** GOAL OF THE EXERCISE **
Please find the lines in the following records that hold "road", and copy them.

Dataset excerpts:
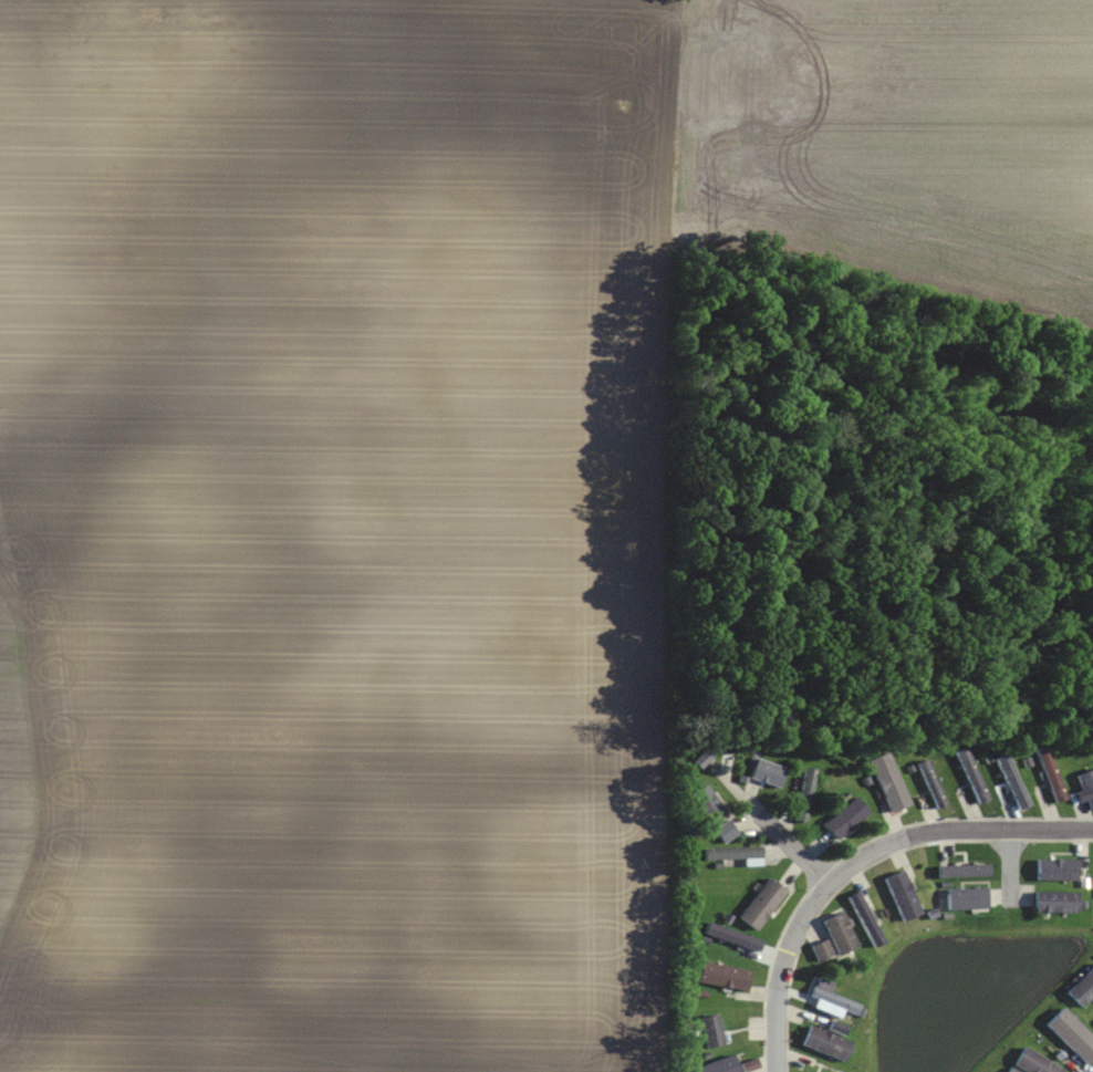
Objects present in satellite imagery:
building: (768, 773)
building: (1051, 774)
building: (972, 776)
building: (889, 783)
building: (1013, 783)
building: (932, 785)
building: (1087, 787)
building: (806, 795)
building: (708, 805)
building: (846, 820)
building: (726, 832)
road: (793, 850)
building: (734, 855)
road: (858, 860)
road: (1010, 867)
building: (1056, 871)
building: (903, 896)
building: (1056, 903)
building: (762, 904)
building: (866, 920)
building: (839, 934)
building: (822, 951)
building: (724, 976)
building: (1083, 989)
building: (712, 1031)
building: (1073, 1035)
building: (827, 1044)
building: (1034, 1062)
building: (729, 1066)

** YOUR SOLUTION **
road: (793, 850)
road: (858, 860)
road: (1010, 867)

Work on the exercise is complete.